# INFORMATION SUPPLIED

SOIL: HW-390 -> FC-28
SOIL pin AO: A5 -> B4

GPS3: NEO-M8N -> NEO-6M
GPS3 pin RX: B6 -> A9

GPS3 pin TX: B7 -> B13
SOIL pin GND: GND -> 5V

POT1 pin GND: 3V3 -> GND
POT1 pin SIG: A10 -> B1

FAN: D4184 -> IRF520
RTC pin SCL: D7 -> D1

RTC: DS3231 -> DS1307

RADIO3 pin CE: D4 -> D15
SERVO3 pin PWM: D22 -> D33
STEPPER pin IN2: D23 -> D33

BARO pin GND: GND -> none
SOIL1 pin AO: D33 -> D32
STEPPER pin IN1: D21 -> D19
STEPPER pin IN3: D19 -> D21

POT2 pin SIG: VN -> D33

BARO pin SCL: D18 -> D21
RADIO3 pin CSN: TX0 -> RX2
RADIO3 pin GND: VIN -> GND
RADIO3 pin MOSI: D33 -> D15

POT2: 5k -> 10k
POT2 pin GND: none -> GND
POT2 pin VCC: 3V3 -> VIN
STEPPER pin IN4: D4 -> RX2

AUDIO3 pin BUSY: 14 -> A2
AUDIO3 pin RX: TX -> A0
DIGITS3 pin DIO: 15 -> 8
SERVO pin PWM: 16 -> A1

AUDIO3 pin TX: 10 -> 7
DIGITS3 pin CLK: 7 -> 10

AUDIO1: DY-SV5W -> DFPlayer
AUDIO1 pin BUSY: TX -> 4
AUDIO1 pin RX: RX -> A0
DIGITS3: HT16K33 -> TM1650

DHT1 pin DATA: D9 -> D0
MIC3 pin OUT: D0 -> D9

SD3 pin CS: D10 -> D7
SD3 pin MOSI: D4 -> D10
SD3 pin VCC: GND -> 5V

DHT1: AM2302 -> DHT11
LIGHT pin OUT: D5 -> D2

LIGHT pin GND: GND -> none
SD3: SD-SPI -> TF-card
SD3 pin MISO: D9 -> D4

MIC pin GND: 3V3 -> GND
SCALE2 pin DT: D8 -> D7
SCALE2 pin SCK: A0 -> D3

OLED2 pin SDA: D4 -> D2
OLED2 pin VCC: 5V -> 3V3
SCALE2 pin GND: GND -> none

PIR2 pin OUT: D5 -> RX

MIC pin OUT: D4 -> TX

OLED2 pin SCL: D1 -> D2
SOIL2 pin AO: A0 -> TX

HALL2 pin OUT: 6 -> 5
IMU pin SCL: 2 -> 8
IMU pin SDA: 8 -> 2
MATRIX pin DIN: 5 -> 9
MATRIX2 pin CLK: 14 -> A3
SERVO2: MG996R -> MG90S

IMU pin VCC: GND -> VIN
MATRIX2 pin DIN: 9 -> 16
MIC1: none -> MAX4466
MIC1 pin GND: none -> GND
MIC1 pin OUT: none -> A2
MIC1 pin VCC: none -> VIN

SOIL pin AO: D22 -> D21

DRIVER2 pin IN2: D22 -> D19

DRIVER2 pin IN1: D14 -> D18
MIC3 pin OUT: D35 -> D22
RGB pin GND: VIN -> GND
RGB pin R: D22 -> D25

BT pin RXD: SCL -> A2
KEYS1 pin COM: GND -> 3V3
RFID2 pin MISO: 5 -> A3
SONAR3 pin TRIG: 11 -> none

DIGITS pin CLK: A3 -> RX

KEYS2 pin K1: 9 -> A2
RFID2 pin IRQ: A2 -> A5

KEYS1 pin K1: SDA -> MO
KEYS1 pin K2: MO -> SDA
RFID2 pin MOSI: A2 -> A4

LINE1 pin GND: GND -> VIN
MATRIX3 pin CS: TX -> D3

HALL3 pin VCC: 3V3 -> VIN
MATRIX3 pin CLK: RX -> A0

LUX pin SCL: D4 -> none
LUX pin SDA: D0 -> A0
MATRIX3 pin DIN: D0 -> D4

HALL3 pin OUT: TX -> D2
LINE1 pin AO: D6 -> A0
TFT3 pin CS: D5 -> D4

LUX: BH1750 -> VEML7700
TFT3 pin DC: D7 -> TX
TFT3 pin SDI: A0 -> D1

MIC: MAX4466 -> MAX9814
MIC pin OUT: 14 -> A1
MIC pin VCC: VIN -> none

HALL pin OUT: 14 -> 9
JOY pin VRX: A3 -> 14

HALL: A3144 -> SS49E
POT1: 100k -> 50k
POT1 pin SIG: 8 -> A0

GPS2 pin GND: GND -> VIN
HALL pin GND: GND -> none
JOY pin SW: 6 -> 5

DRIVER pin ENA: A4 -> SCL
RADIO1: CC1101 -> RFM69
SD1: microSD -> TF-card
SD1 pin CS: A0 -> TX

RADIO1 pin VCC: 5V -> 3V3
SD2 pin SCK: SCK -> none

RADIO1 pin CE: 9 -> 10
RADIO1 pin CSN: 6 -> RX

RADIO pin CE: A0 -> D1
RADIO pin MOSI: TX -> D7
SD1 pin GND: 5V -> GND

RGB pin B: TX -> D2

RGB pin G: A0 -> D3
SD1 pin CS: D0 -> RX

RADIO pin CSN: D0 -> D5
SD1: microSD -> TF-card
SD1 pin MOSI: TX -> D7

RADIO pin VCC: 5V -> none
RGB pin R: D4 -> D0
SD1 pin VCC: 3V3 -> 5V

# EXERCISE
Give all the records again. Match them exactly.

# WRITTEN ANSWER
SOIL: HW-390 -> FC-28
SOIL pin AO: A5 -> B4

GPS3: NEO-M8N -> NEO-6M
GPS3 pin RX: B6 -> A9

GPS3 pin TX: B7 -> B13
SOIL pin GND: GND -> 5V

POT1 pin GND: 3V3 -> GND
POT1 pin SIG: A10 -> B1

FAN: D4184 -> IRF520
RTC pin SCL: D7 -> D1

RTC: DS3231 -> DS1307

RADIO3 pin CE: D4 -> D15
SERVO3 pin PWM: D22 -> D33
STEPPER pin IN2: D23 -> D33

BARO pin GND: GND -> none
SOIL1 pin AO: D33 -> D32
STEPPER pin IN1: D21 -> D19
STEPPER pin IN3: D19 -> D21

POT2 pin SIG: VN -> D33

BARO pin SCL: D18 -> D21
RADIO3 pin CSN: TX0 -> RX2
RADIO3 pin GND: VIN -> GND
RADIO3 pin MOSI: D33 -> D15

POT2: 5k -> 10k
POT2 pin GND: none -> GND
POT2 pin VCC: 3V3 -> VIN
STEPPER pin IN4: D4 -> RX2

AUDIO3 pin BUSY: 14 -> A2
AUDIO3 pin RX: TX -> A0
DIGITS3 pin DIO: 15 -> 8
SERVO pin PWM: 16 -> A1

AUDIO3 pin TX: 10 -> 7
DIGITS3 pin CLK: 7 -> 10

AUDIO1: DY-SV5W -> DFPlayer
AUDIO1 pin BUSY: TX -> 4
AUDIO1 pin RX: RX -> A0
DIGITS3: HT16K33 -> TM1650

DHT1 pin DATA: D9 -> D0
MIC3 pin OUT: D0 -> D9

SD3 pin CS: D10 -> D7
SD3 pin MOSI: D4 -> D10
SD3 pin VCC: GND -> 5V

DHT1: AM2302 -> DHT11
LIGHT pin OUT: D5 -> D2

LIGHT pin GND: GND -> none
SD3: SD-SPI -> TF-card
SD3 pin MISO: D9 -> D4

MIC pin GND: 3V3 -> GND
SCALE2 pin DT: D8 -> D7
SCALE2 pin SCK: A0 -> D3

OLED2 pin SDA: D4 -> D2
OLED2 pin VCC: 5V -> 3V3
SCALE2 pin GND: GND -> none

PIR2 pin OUT: D5 -> RX

MIC pin OUT: D4 -> TX

OLED2 pin SCL: D1 -> D2
SOIL2 pin AO: A0 -> TX

HALL2 pin OUT: 6 -> 5
IMU pin SCL: 2 -> 8
IMU pin SDA: 8 -> 2
MATRIX pin DIN: 5 -> 9
MATRIX2 pin CLK: 14 -> A3
SERVO2: MG996R -> MG90S

IMU pin VCC: GND -> VIN
MATRIX2 pin DIN: 9 -> 16
MIC1: none -> MAX4466
MIC1 pin GND: none -> GND
MIC1 pin OUT: none -> A2
MIC1 pin VCC: none -> VIN

SOIL pin AO: D22 -> D21

DRIVER2 pin IN2: D22 -> D19

DRIVER2 pin IN1: D14 -> D18
MIC3 pin OUT: D35 -> D22
RGB pin GND: VIN -> GND
RGB pin R: D22 -> D25

BT pin RXD: SCL -> A2
KEYS1 pin COM: GND -> 3V3
RFID2 pin MISO: 5 -> A3
SONAR3 pin TRIG: 11 -> none

DIGITS pin CLK: A3 -> RX

KEYS2 pin K1: 9 -> A2
RFID2 pin IRQ: A2 -> A5

KEYS1 pin K1: SDA -> MO
KEYS1 pin K2: MO -> SDA
RFID2 pin MOSI: A2 -> A4

LINE1 pin GND: GND -> VIN
MATRIX3 pin CS: TX -> D3

HALL3 pin VCC: 3V3 -> VIN
MATRIX3 pin CLK: RX -> A0

LUX pin SCL: D4 -> none
LUX pin SDA: D0 -> A0
MATRIX3 pin DIN: D0 -> D4

HALL3 pin OUT: TX -> D2
LINE1 pin AO: D6 -> A0
TFT3 pin CS: D5 -> D4

LUX: BH1750 -> VEML7700
TFT3 pin DC: D7 -> TX
TFT3 pin SDI: A0 -> D1

MIC: MAX4466 -> MAX9814
MIC pin OUT: 14 -> A1
MIC pin VCC: VIN -> none

HALL pin OUT: 14 -> 9
JOY pin VRX: A3 -> 14

HALL: A3144 -> SS49E
POT1: 100k -> 50k
POT1 pin SIG: 8 -> A0

GPS2 pin GND: GND -> VIN
HALL pin GND: GND -> none
JOY pin SW: 6 -> 5

DRIVER pin ENA: A4 -> SCL
RADIO1: CC1101 -> RFM69
SD1: microSD -> TF-card
SD1 pin CS: A0 -> TX

RADIO1 pin VCC: 5V -> 3V3
SD2 pin SCK: SCK -> none

RADIO1 pin CE: 9 -> 10
RADIO1 pin CSN: 6 -> RX

RADIO pin CE: A0 -> D1
RADIO pin MOSI: TX -> D7
SD1 pin GND: 5V -> GND

RGB pin B: TX -> D2

RGB pin G: A0 -> D3
SD1 pin CS: D0 -> RX

RADIO pin CSN: D0 -> D5
SD1: microSD -> TF-card
SD1 pin MOSI: TX -> D7

RADIO pin VCC: 5V -> none
RGB pin R: D4 -> D0
SD1 pin VCC: 3V3 -> 5V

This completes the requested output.